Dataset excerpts
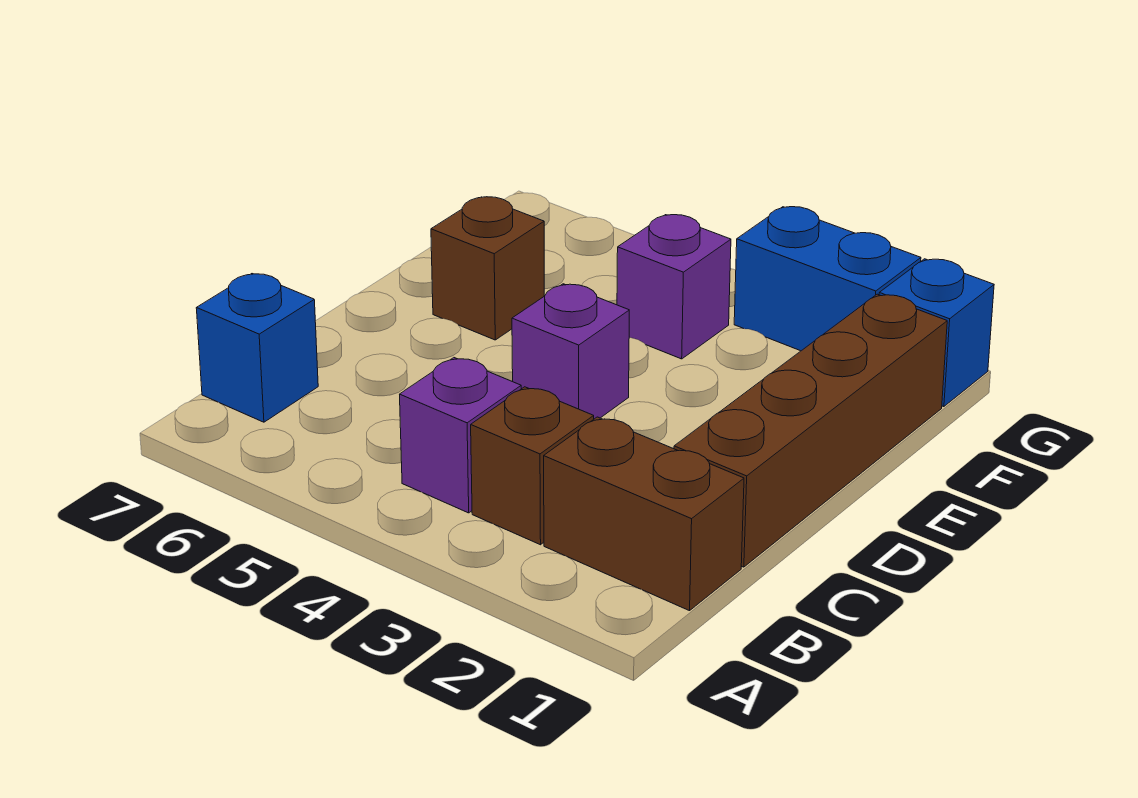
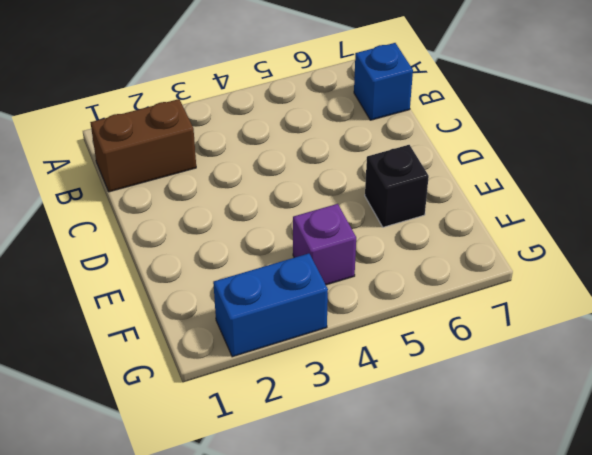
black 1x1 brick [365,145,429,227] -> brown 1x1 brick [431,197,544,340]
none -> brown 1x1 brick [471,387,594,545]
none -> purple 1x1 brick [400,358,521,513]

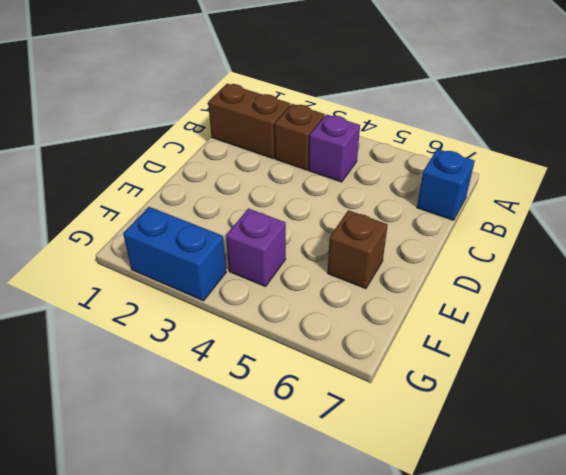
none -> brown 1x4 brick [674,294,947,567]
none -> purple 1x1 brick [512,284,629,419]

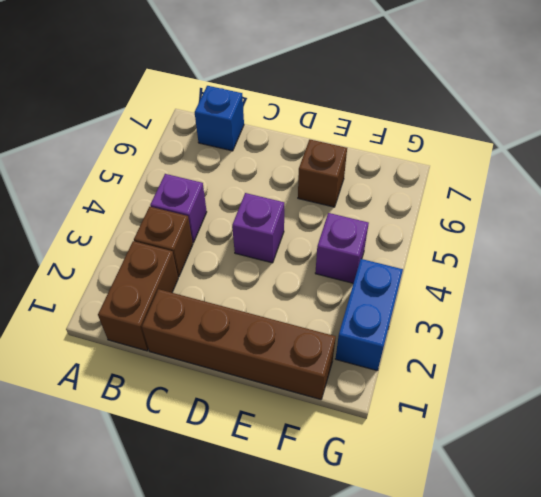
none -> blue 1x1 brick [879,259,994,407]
---
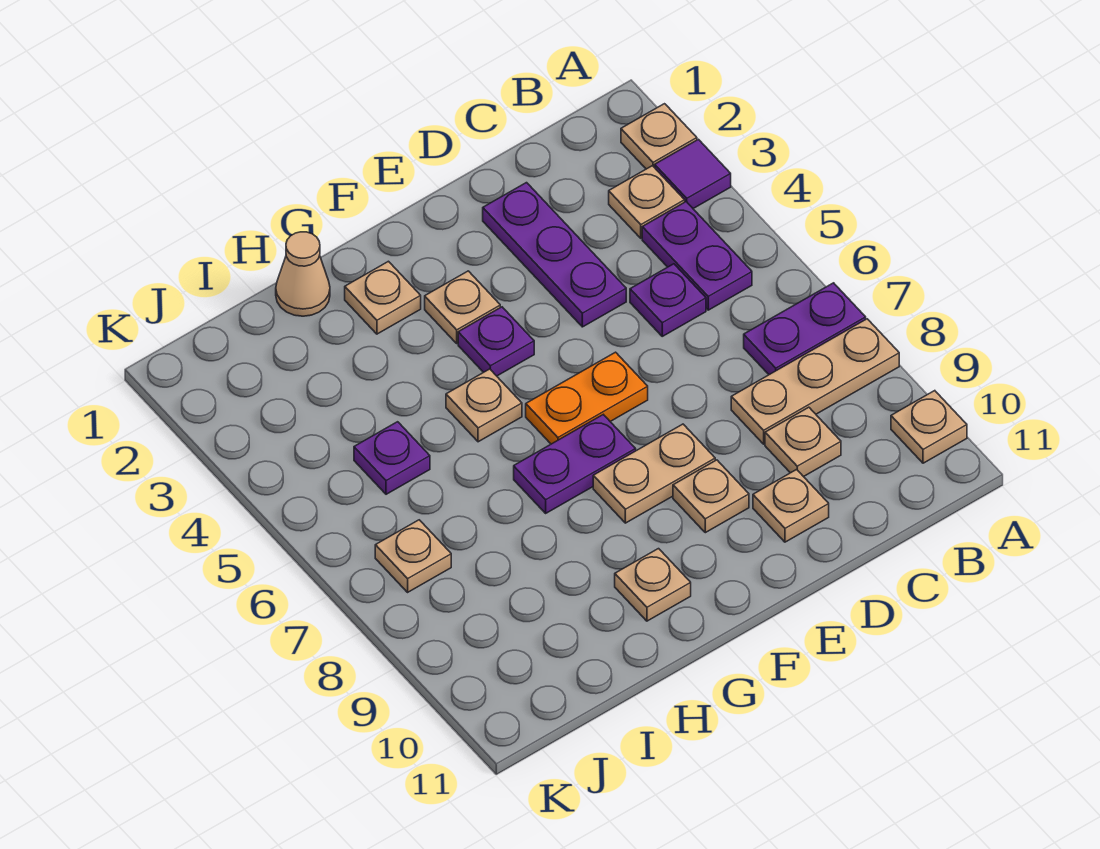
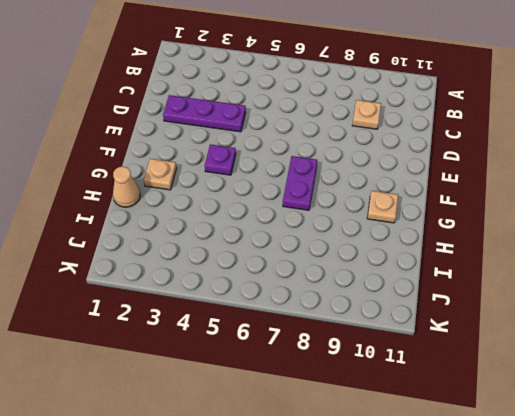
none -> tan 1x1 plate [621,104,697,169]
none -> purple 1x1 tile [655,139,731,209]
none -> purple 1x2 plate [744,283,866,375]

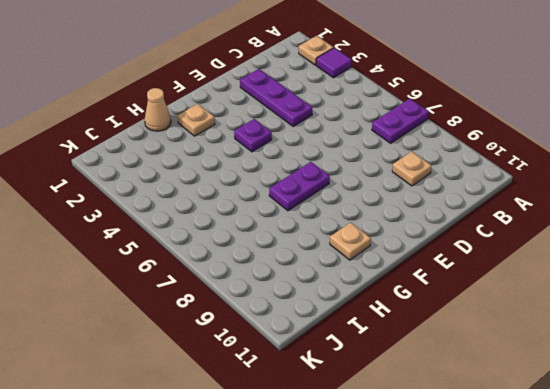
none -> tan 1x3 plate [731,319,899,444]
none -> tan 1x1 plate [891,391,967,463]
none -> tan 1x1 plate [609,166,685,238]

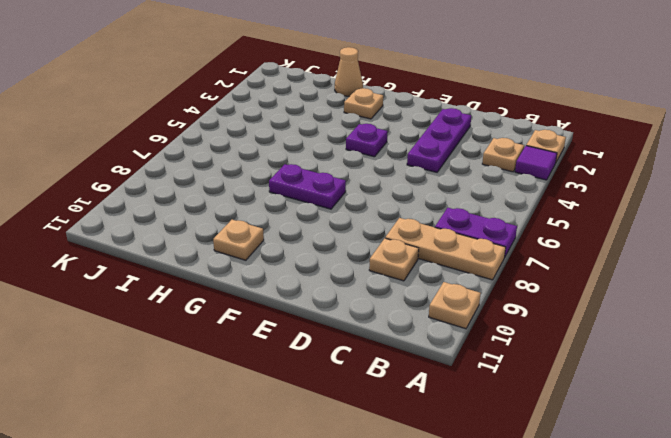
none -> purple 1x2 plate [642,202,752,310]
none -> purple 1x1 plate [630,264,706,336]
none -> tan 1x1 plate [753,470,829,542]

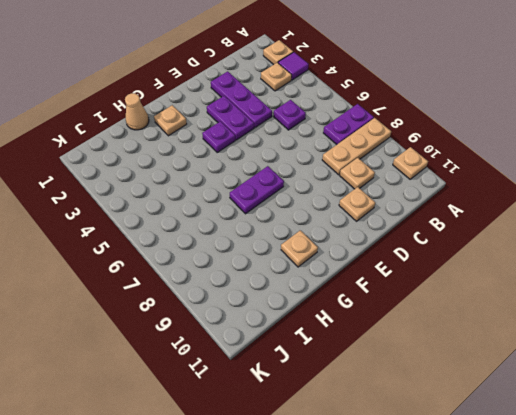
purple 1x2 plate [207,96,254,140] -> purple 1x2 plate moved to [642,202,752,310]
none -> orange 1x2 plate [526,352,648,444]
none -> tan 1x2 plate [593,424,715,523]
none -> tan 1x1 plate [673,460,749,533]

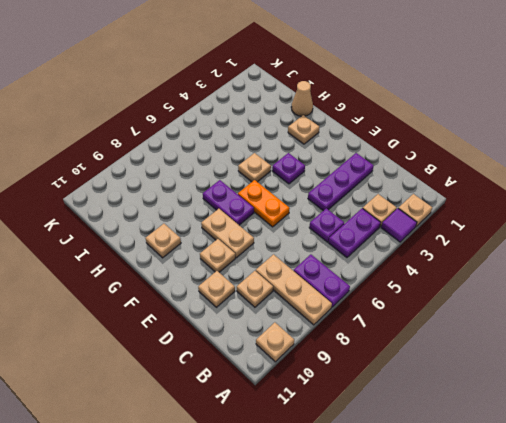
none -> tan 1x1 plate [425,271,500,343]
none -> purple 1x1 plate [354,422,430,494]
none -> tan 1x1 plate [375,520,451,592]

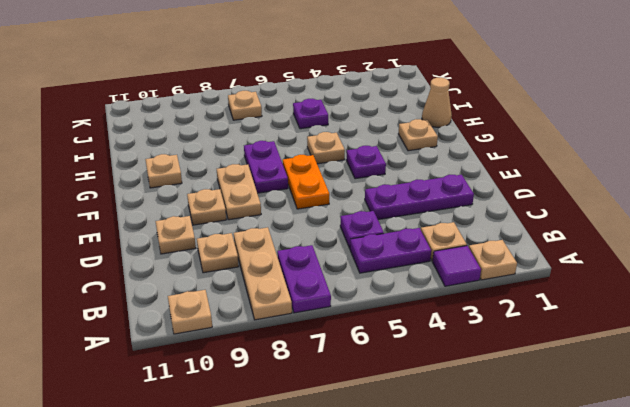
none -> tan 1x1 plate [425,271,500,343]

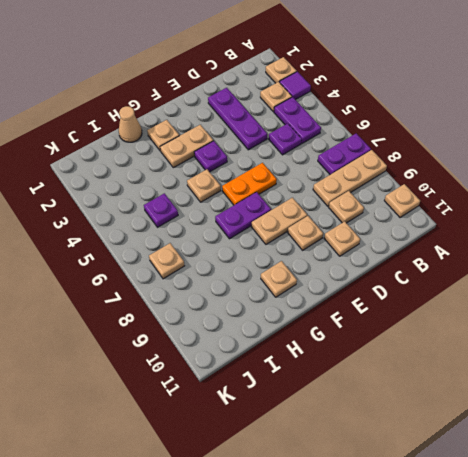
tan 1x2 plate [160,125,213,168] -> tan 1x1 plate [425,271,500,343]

*EXERCISE DIRECTIONS*.
Find the word "purple" in the entries above. Copy every line that has it.

*REPLY*.
none -> purple 1x1 brick [400,358,521,513]
none -> purple 1x1 brick [512,284,629,419]
none -> purple 1x1 tile [655,139,731,209]
none -> purple 1x2 plate [744,283,866,375]
none -> purple 1x2 plate [642,202,752,310]
none -> purple 1x1 plate [630,264,706,336]
purple 1x2 plate [207,96,254,140] -> purple 1x2 plate moved to [642,202,752,310]
none -> purple 1x1 plate [354,422,430,494]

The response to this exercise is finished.